--- Material for the task ---

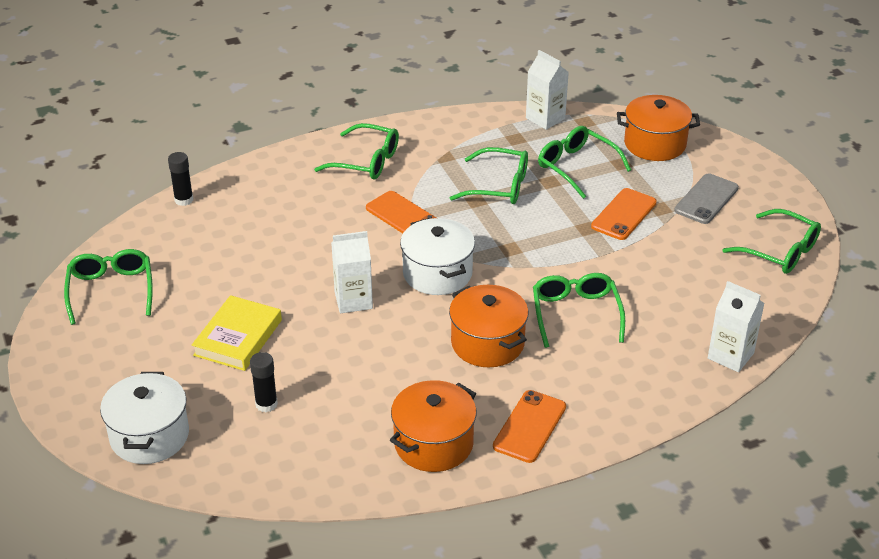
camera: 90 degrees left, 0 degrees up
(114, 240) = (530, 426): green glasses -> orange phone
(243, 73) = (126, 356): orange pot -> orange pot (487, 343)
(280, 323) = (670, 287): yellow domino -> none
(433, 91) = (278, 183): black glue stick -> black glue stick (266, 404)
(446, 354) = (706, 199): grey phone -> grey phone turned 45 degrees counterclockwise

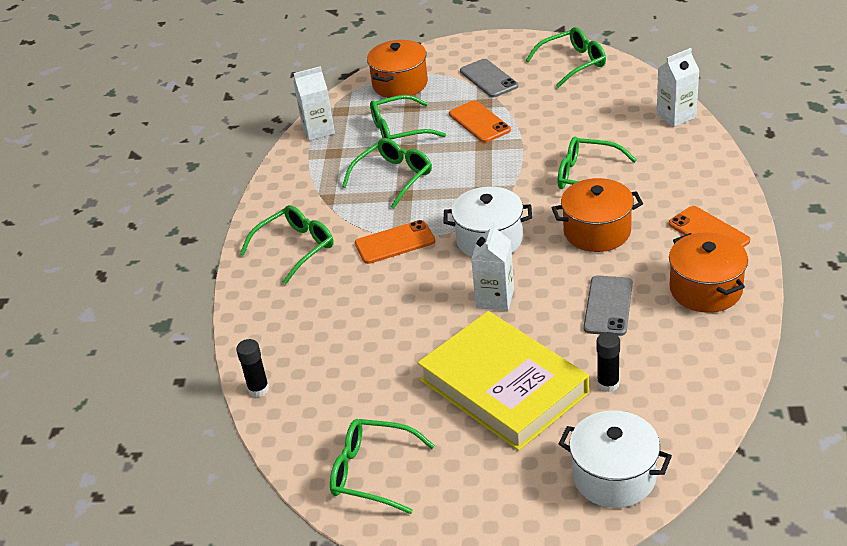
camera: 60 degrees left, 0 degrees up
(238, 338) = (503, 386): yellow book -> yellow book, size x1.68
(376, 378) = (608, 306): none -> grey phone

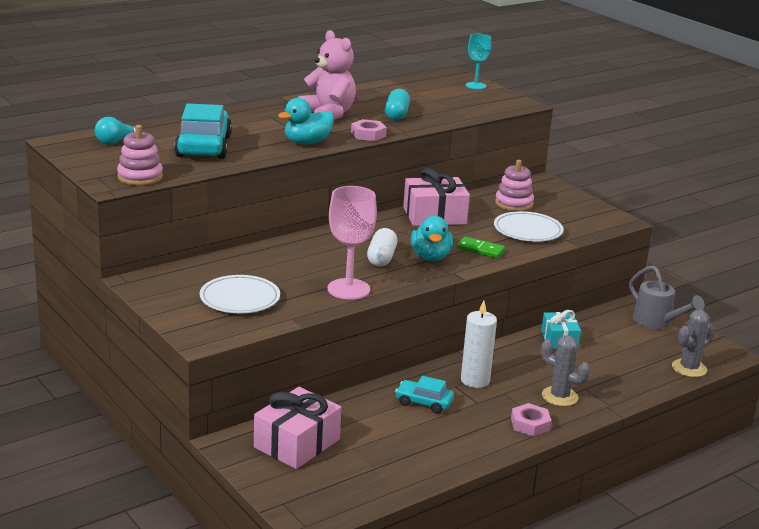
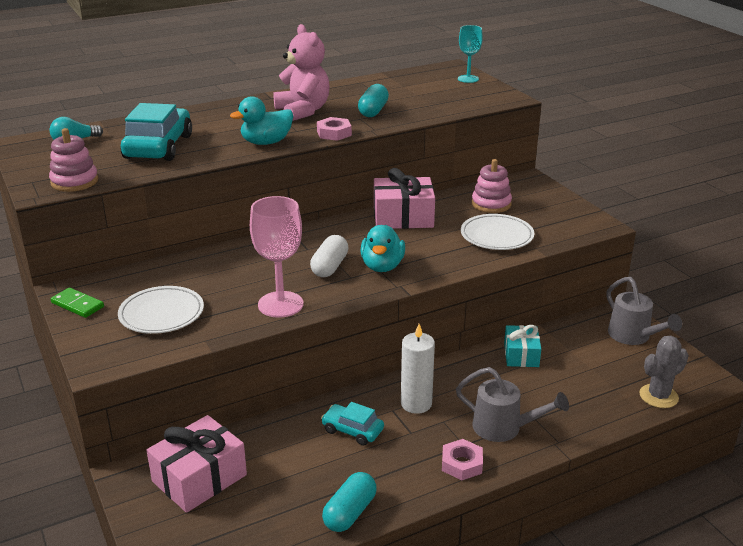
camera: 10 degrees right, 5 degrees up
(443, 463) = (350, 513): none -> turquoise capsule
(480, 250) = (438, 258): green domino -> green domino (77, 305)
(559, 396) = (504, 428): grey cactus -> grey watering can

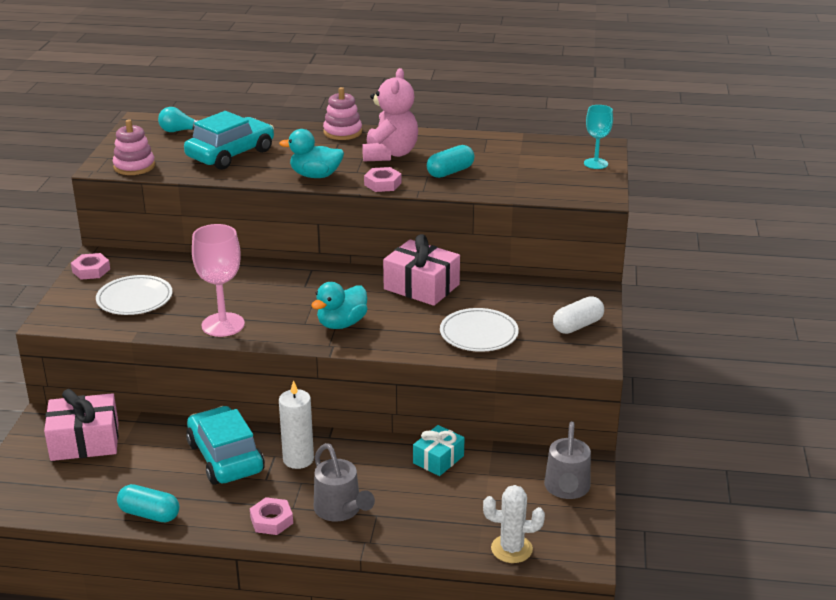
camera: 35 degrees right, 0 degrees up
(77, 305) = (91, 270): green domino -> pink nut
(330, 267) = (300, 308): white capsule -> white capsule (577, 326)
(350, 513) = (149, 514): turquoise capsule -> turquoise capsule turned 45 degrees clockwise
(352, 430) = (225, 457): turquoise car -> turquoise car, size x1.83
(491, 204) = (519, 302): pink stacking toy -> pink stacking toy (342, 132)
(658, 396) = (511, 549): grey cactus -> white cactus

---

To-do item: Output the listing unchanged, pictures excluded.

Answer below:
camera: 90 degrees left, 0 degrees up
(114, 240) = (530, 426): green glasses -> orange phone
(243, 73) = (126, 356): orange pot -> orange pot (487, 343)
(280, 323) = (670, 287): yellow domino -> none
(433, 91) = (278, 183): black glue stick -> black glue stick (266, 404)
(446, 354) = (706, 199): grey phone -> grey phone turned 45 degrees counterclockwise

camera: 60 degrees left, 0 degrees up
(238, 338) = (503, 386): yellow book -> yellow book, size x1.68
(376, 378) = (608, 306): none -> grey phone

camera: 10 degrees right, 5 degrees up
(443, 463) = (350, 513): none -> turquoise capsule
(480, 250) = (438, 258): green domino -> green domino (77, 305)
(559, 396) = (504, 428): grey cactus -> grey watering can

camera: 35 degrees right, 0 degrees up
(77, 305) = (91, 270): green domino -> pink nut
(330, 267) = (300, 308): white capsule -> white capsule (577, 326)
(350, 513) = (149, 514): turquoise capsule -> turquoise capsule turned 45 degrees clockwise
(352, 430) = (225, 457): turquoise car -> turquoise car, size x1.83
(491, 204) = (519, 302): pink stacking toy -> pink stacking toy (342, 132)
(658, 396) = (511, 549): grey cactus -> white cactus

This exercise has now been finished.